So that the copy stays text only, transcribe the data below exactly and exclude the images.

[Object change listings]
▼

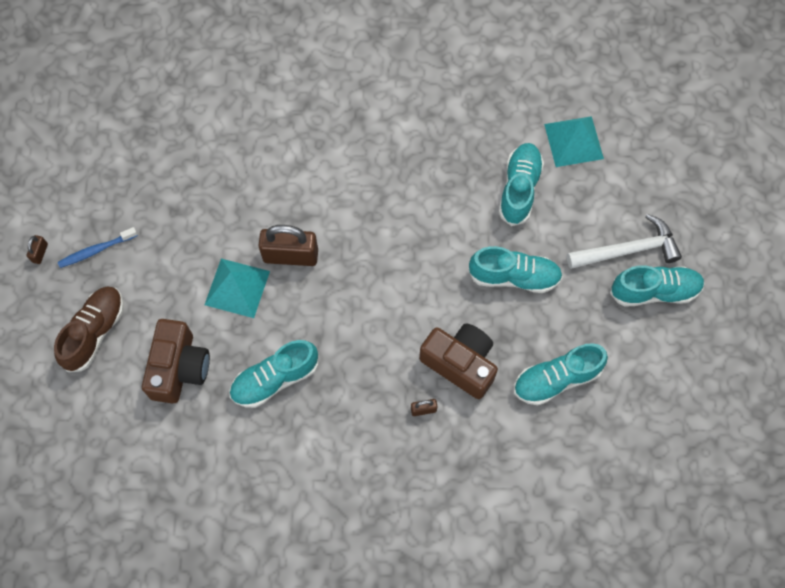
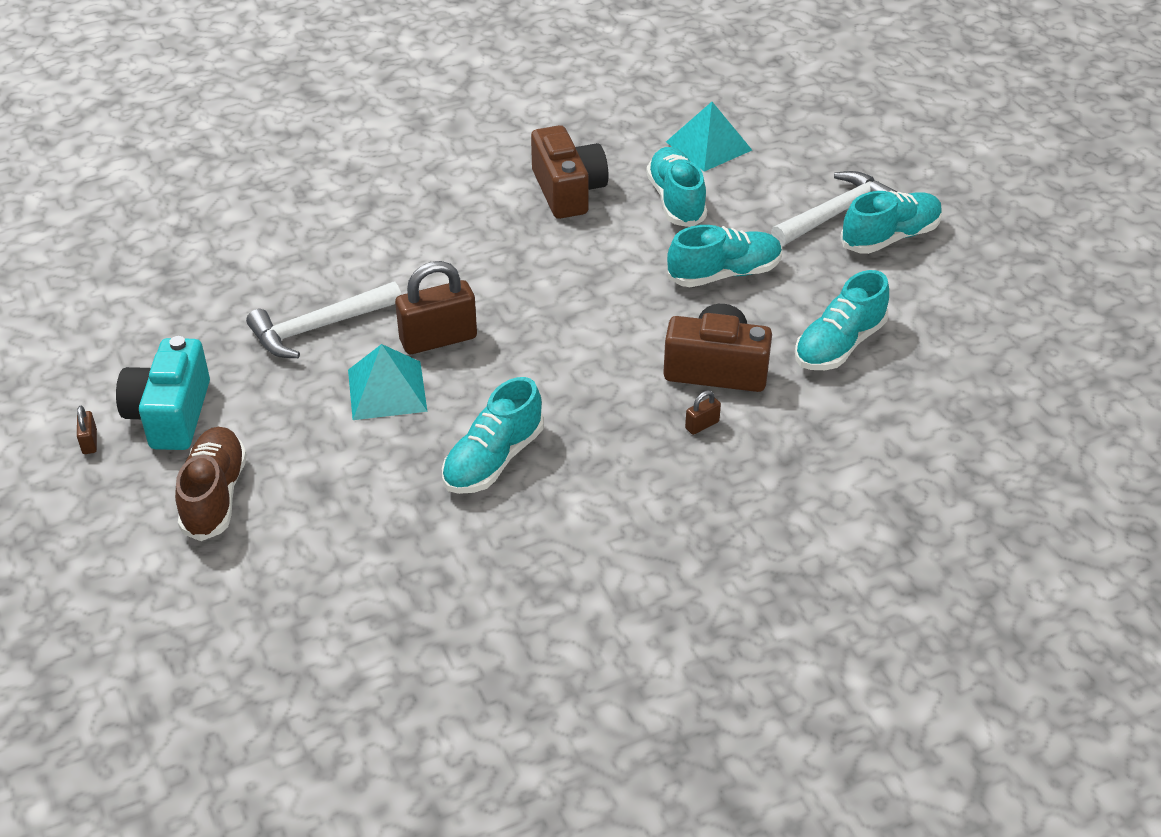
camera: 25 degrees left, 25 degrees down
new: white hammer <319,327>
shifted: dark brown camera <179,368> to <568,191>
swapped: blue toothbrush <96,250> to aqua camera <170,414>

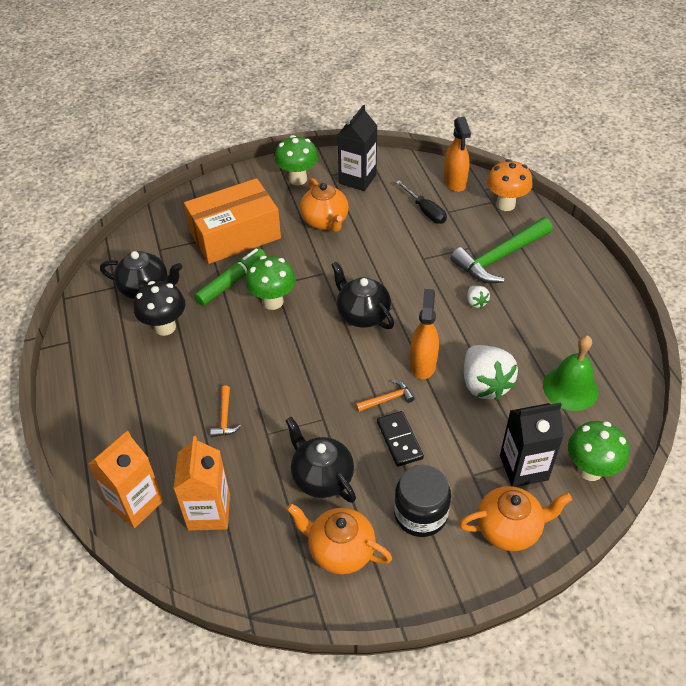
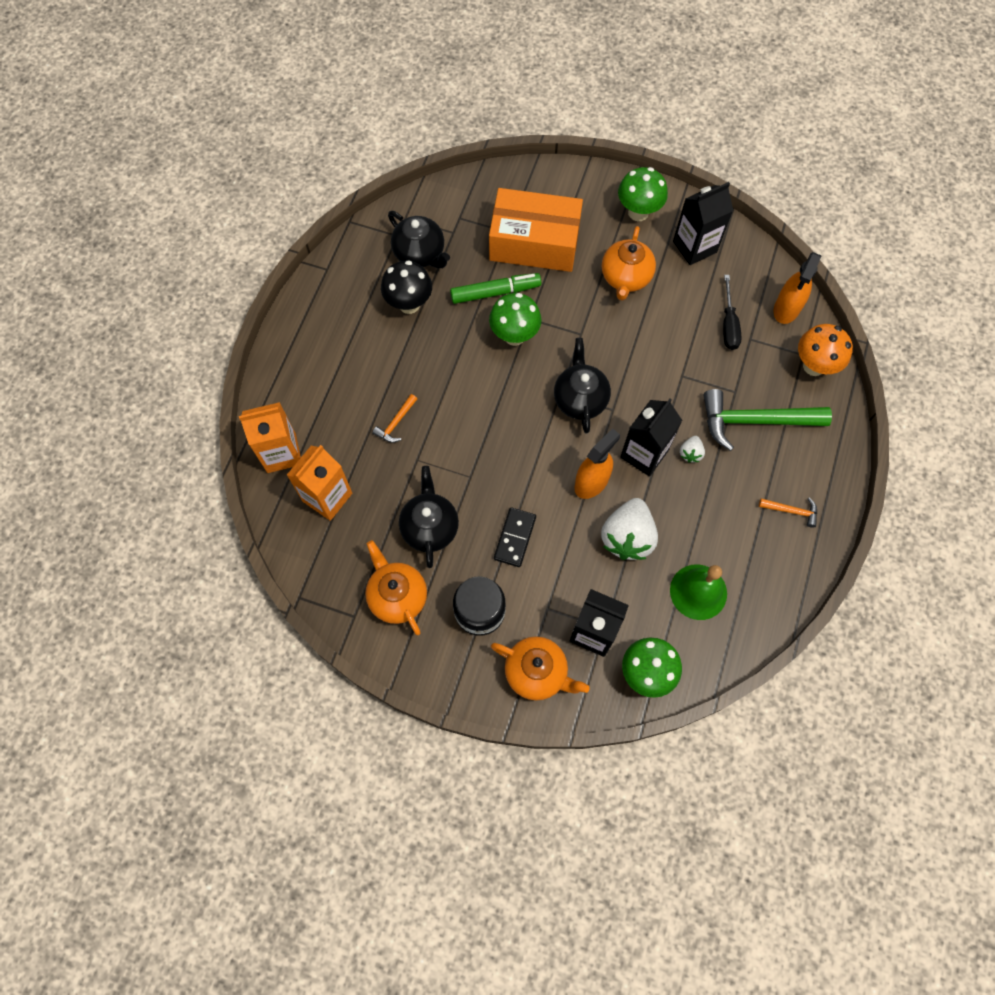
camera: 35 degrees right, 20 degrees up
new: ebony juice carton <644,454>
shifted: bright orange hammer <387,399> to <791,511>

▲

### [Solution to this problem]
camera: 25 degrees left, 25 degrees down
new: white hammer <319,327>
shifted: dark brown camera <179,368> to <568,191>
swapped: blue toothbrush <96,250> to aqua camera <170,414>

camera: 35 degrees right, 20 degrees up
new: ebony juice carton <644,454>
shifted: bright orange hammer <387,399> to <791,511>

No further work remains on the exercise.